* [Exercise description]:
Pictures stay out of this copy, which runs from the first line of the material through the line containing "yellow star: (244, 91) -> (215, 80), moved".

Task input section start

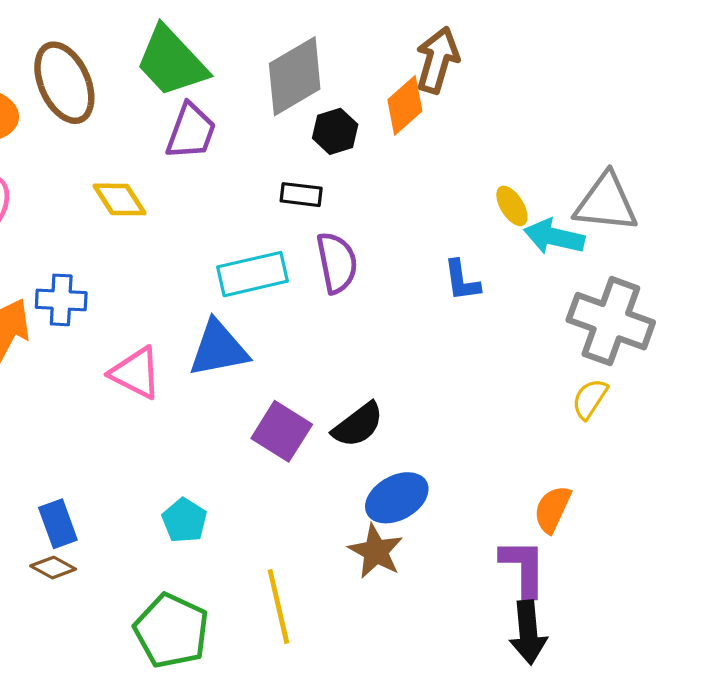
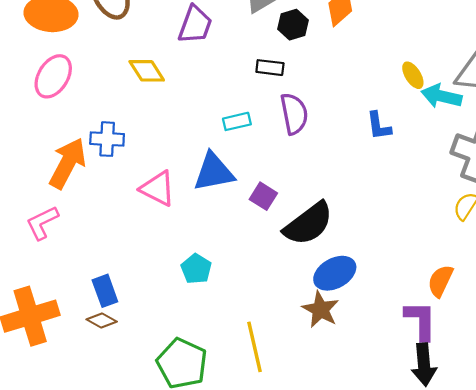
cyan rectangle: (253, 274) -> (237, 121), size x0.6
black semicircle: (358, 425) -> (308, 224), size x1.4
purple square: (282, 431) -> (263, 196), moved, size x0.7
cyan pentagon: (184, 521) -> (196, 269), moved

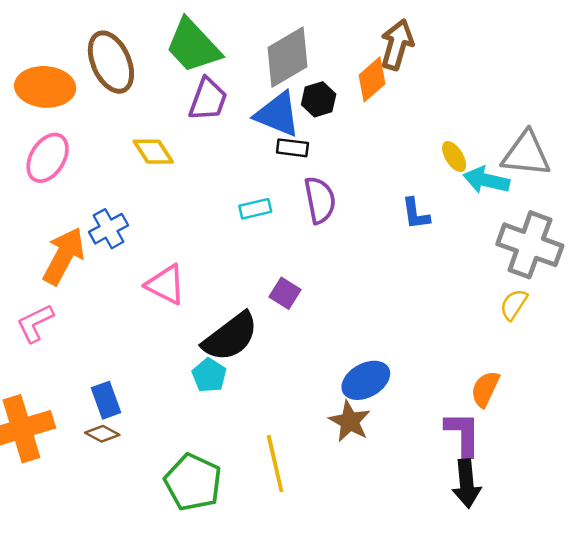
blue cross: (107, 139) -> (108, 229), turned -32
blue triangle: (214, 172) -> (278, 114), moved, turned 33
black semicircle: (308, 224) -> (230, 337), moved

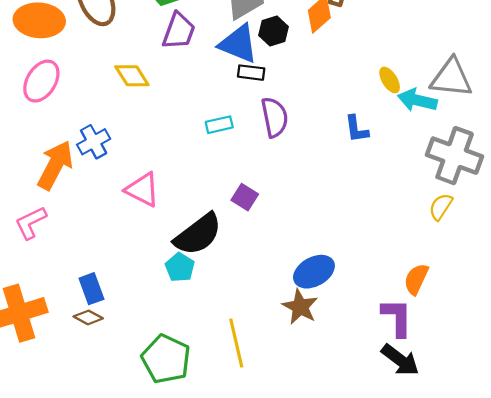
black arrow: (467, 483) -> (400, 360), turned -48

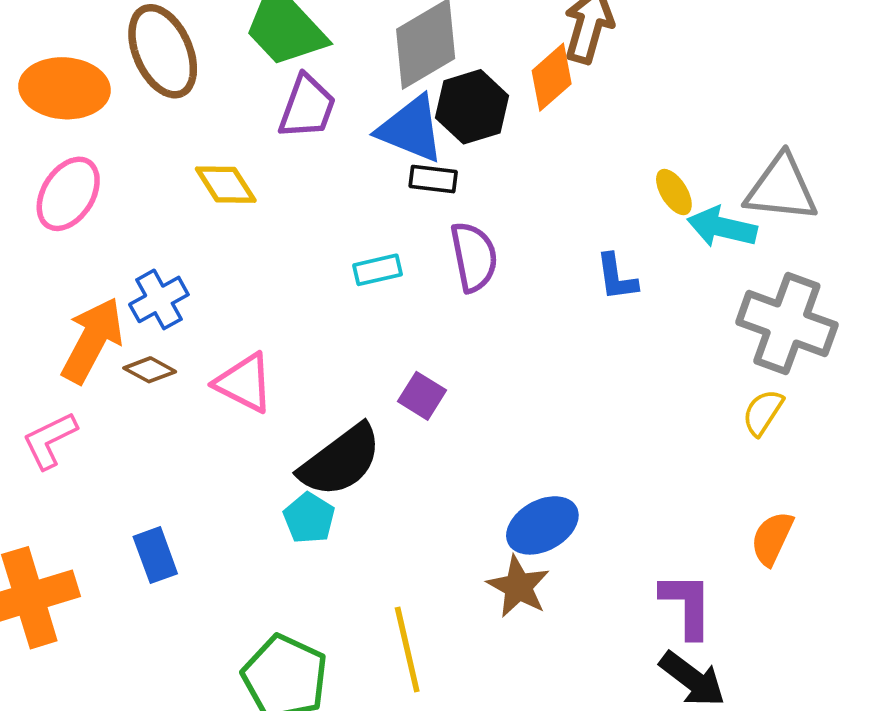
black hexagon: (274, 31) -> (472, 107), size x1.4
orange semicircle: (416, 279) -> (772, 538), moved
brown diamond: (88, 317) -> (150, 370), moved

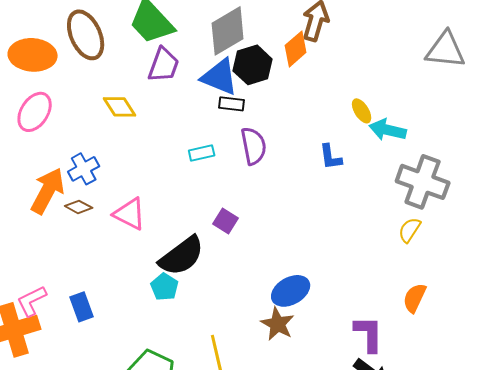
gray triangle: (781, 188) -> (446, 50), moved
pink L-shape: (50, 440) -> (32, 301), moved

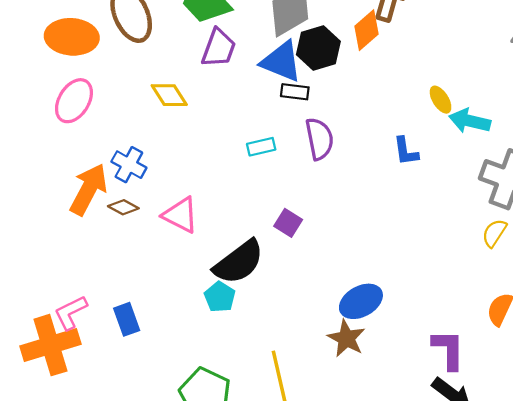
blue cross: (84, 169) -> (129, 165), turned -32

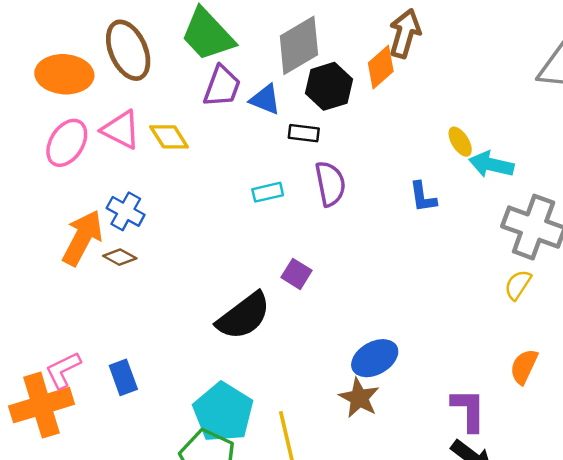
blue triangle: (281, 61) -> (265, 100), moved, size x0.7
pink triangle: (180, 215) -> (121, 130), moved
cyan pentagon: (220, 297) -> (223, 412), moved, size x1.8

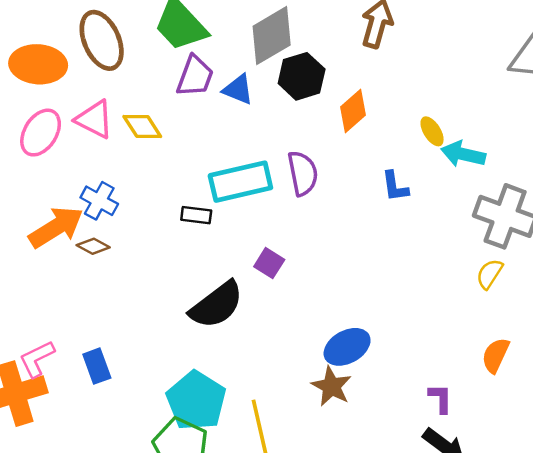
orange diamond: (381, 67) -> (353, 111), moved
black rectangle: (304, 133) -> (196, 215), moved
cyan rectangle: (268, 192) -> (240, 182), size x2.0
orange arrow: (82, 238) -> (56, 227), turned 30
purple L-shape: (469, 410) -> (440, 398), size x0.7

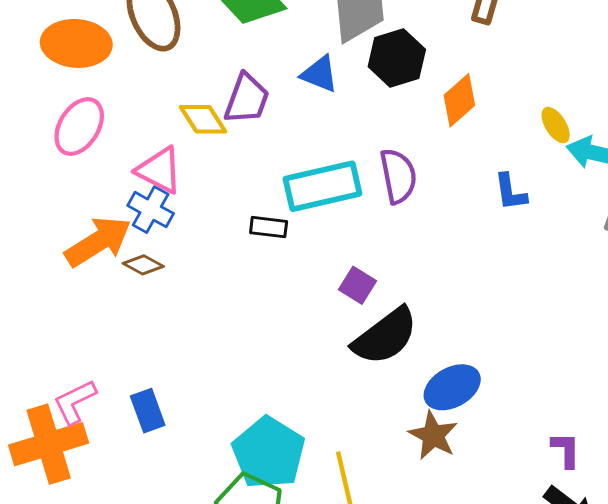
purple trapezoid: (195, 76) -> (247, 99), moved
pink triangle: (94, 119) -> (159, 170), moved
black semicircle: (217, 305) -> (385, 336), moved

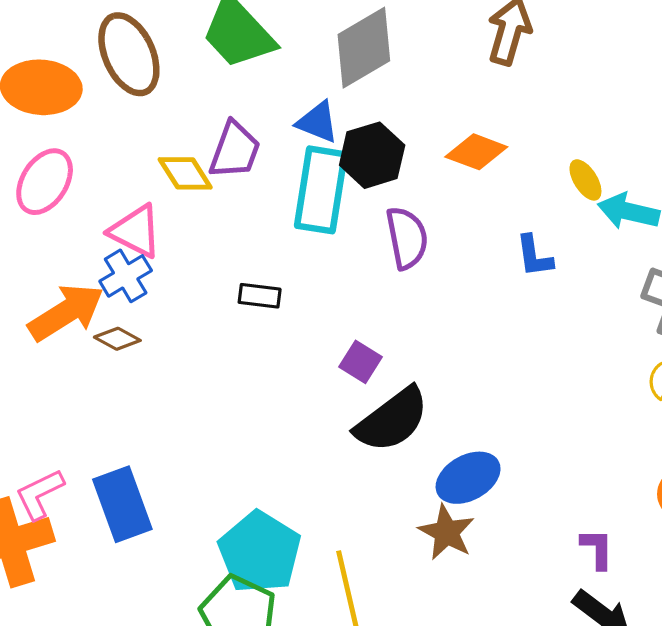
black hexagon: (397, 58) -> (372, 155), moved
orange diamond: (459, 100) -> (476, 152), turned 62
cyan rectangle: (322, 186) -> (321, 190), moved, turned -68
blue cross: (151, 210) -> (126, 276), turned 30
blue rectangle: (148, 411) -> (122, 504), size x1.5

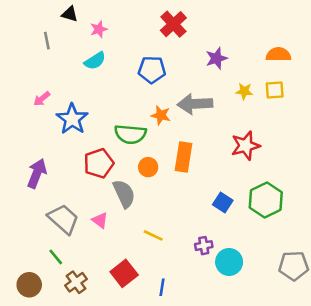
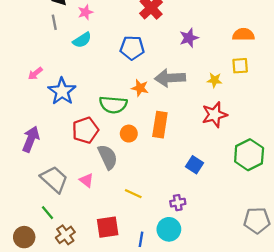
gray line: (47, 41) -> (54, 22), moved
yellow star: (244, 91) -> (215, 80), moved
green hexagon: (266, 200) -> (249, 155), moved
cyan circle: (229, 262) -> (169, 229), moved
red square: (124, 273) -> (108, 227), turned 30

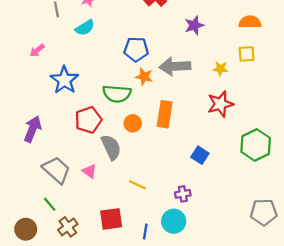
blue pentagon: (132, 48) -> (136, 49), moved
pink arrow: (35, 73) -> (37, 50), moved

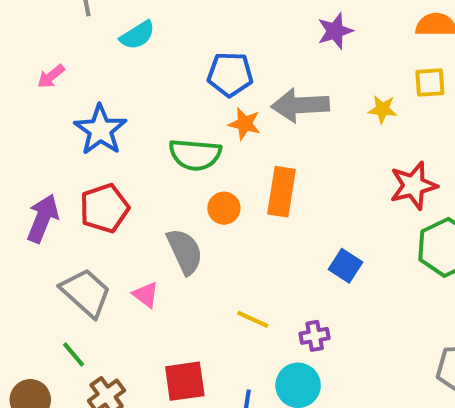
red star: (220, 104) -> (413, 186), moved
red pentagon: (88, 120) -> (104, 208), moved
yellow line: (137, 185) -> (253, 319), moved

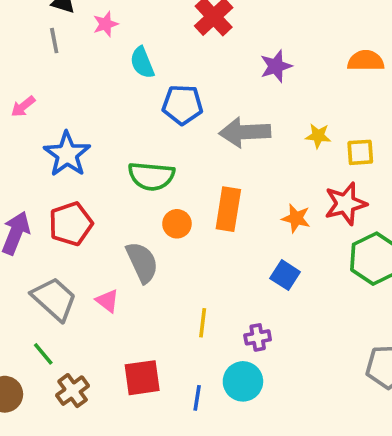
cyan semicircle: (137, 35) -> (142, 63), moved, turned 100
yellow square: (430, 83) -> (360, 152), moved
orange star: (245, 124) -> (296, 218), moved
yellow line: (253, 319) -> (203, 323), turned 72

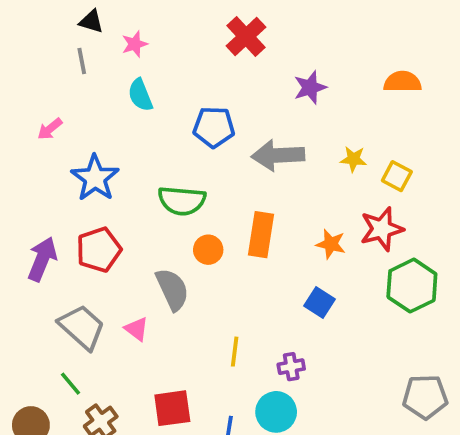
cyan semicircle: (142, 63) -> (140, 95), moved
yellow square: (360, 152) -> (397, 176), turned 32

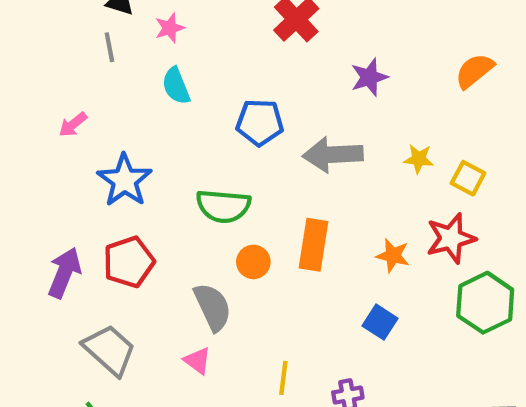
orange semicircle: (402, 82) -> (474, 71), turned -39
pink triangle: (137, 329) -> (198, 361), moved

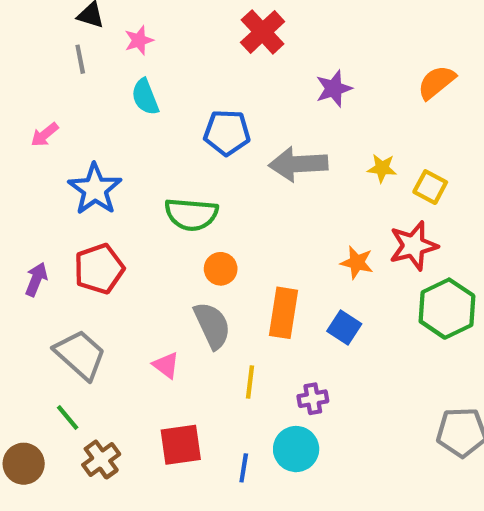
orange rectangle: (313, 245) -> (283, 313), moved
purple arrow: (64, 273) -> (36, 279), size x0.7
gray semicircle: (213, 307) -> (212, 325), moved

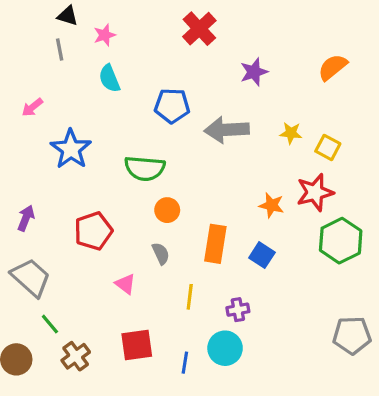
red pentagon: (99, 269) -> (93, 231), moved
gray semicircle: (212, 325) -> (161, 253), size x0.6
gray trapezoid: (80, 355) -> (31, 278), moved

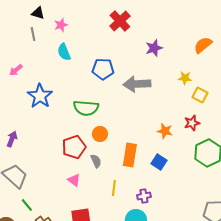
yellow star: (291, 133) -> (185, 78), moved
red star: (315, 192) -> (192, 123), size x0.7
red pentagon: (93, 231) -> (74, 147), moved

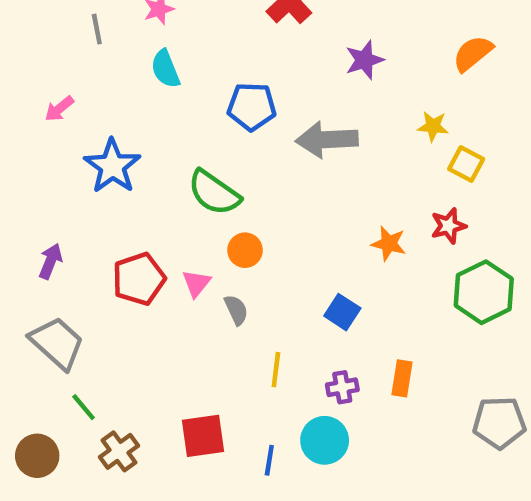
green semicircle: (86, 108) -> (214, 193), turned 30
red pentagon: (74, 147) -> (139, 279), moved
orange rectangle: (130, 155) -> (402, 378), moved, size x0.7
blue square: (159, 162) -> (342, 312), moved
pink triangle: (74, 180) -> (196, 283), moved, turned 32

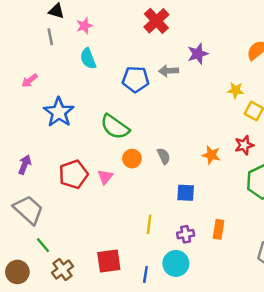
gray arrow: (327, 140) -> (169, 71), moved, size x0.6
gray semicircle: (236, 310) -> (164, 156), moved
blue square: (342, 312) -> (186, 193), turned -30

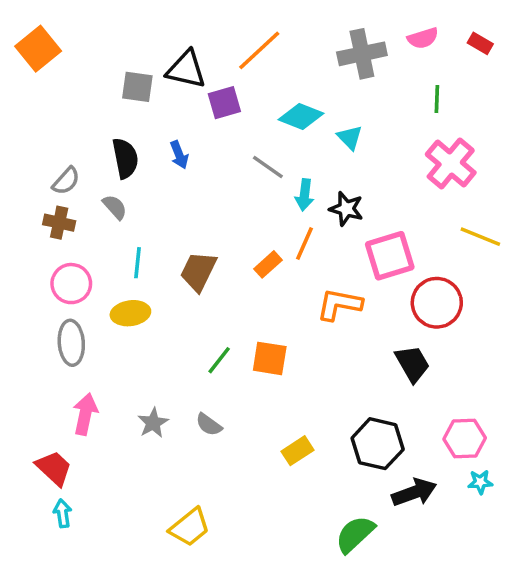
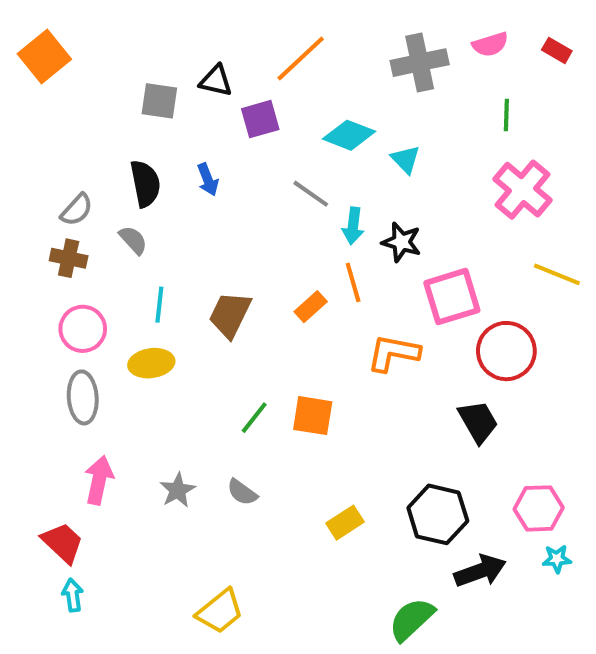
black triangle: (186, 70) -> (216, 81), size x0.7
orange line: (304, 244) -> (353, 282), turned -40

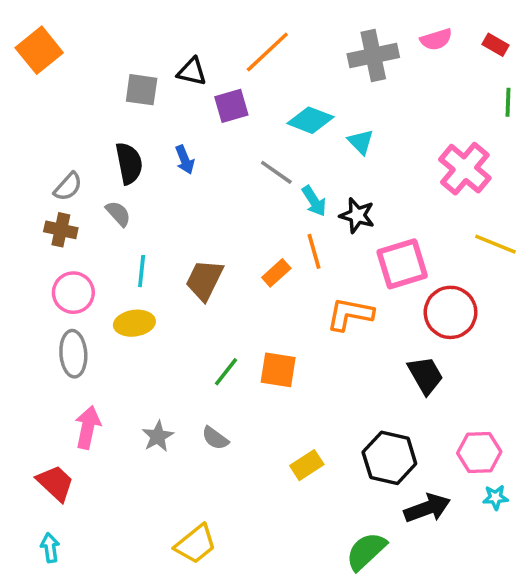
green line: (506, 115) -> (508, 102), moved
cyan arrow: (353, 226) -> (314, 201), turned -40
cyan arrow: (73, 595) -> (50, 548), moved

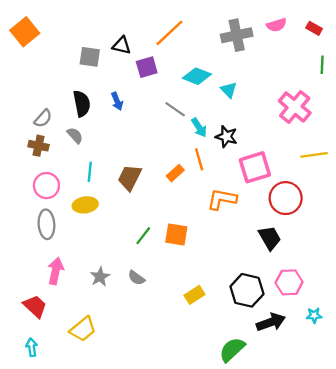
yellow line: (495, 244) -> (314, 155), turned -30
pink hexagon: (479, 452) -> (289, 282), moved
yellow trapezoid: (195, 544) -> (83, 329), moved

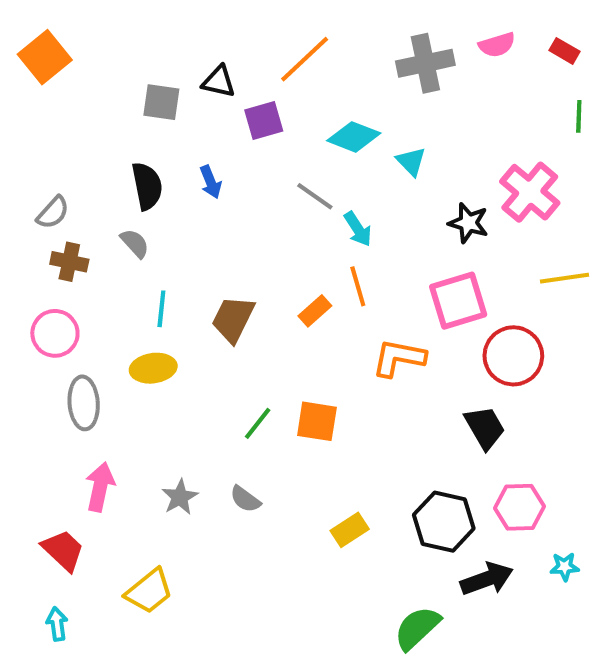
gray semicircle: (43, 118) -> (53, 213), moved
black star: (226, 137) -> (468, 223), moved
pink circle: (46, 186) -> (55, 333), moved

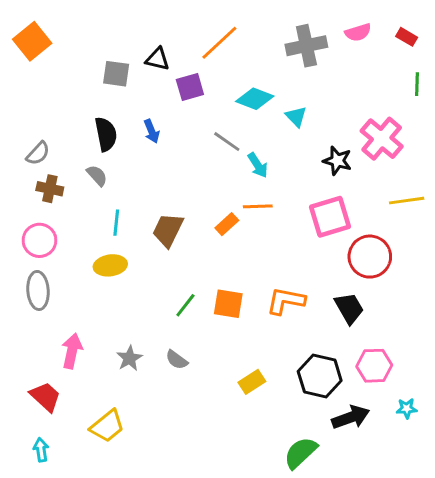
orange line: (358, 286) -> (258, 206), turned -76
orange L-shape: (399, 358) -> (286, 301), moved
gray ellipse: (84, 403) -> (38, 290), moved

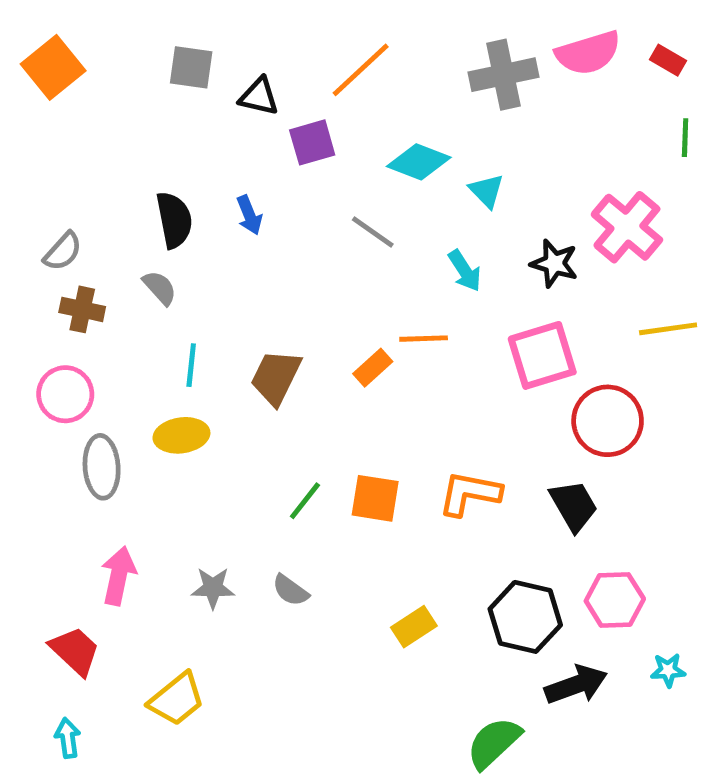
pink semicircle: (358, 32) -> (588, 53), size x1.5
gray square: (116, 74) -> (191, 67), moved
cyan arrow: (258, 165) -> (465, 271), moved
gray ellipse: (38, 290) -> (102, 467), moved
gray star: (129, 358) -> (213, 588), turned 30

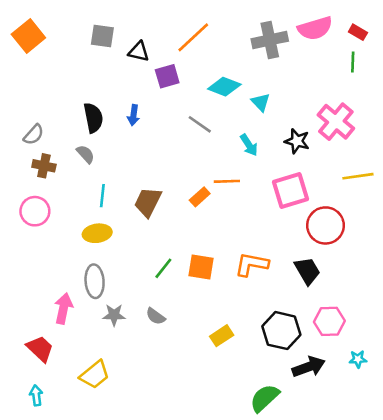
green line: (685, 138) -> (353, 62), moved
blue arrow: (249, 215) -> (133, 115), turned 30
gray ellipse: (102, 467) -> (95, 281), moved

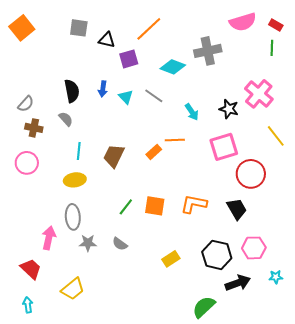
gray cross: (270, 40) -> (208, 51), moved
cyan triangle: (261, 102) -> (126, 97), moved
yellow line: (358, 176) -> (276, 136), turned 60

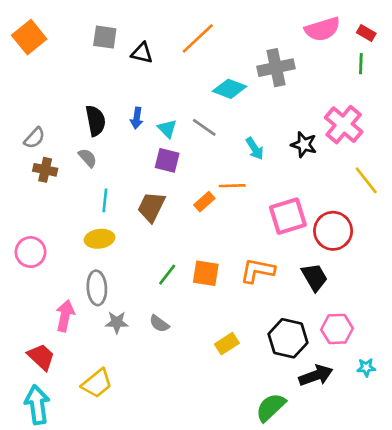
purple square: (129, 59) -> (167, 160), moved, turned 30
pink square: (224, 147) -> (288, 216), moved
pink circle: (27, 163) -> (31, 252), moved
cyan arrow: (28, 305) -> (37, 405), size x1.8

Task input section end

* [Written answer]:
cyan rectangle: (253, 274) -> (237, 121), size x0.6
black semicircle: (358, 425) -> (308, 224), size x1.4
purple square: (282, 431) -> (263, 196), moved, size x0.7
cyan pentagon: (184, 521) -> (196, 269), moved

blue cross: (107, 139) -> (108, 229), turned -32
blue triangle: (214, 172) -> (278, 114), moved, turned 33
black semicircle: (308, 224) -> (230, 337), moved

black arrow: (467, 483) -> (400, 360), turned -48

black hexagon: (274, 31) -> (472, 107), size x1.4
orange semicircle: (416, 279) -> (772, 538), moved
brown diamond: (88, 317) -> (150, 370), moved

gray triangle: (781, 188) -> (446, 50), moved
pink L-shape: (50, 440) -> (32, 301), moved

blue cross: (84, 169) -> (129, 165), turned -32

blue triangle: (281, 61) -> (265, 100), moved, size x0.7
pink triangle: (180, 215) -> (121, 130), moved
cyan pentagon: (220, 297) -> (223, 412), moved, size x1.8

orange diamond: (381, 67) -> (353, 111), moved
black rectangle: (304, 133) -> (196, 215), moved
cyan rectangle: (268, 192) -> (240, 182), size x2.0
orange arrow: (82, 238) -> (56, 227), turned 30
purple L-shape: (469, 410) -> (440, 398), size x0.7

purple trapezoid: (195, 76) -> (247, 99), moved
pink triangle: (94, 119) -> (159, 170), moved
black semicircle: (217, 305) -> (385, 336), moved

black hexagon: (397, 58) -> (372, 155), moved
orange diamond: (459, 100) -> (476, 152), turned 62
cyan rectangle: (322, 186) -> (321, 190), moved, turned -68
blue cross: (151, 210) -> (126, 276), turned 30
blue rectangle: (148, 411) -> (122, 504), size x1.5

gray line: (47, 41) -> (54, 22), moved
yellow star: (244, 91) -> (215, 80), moved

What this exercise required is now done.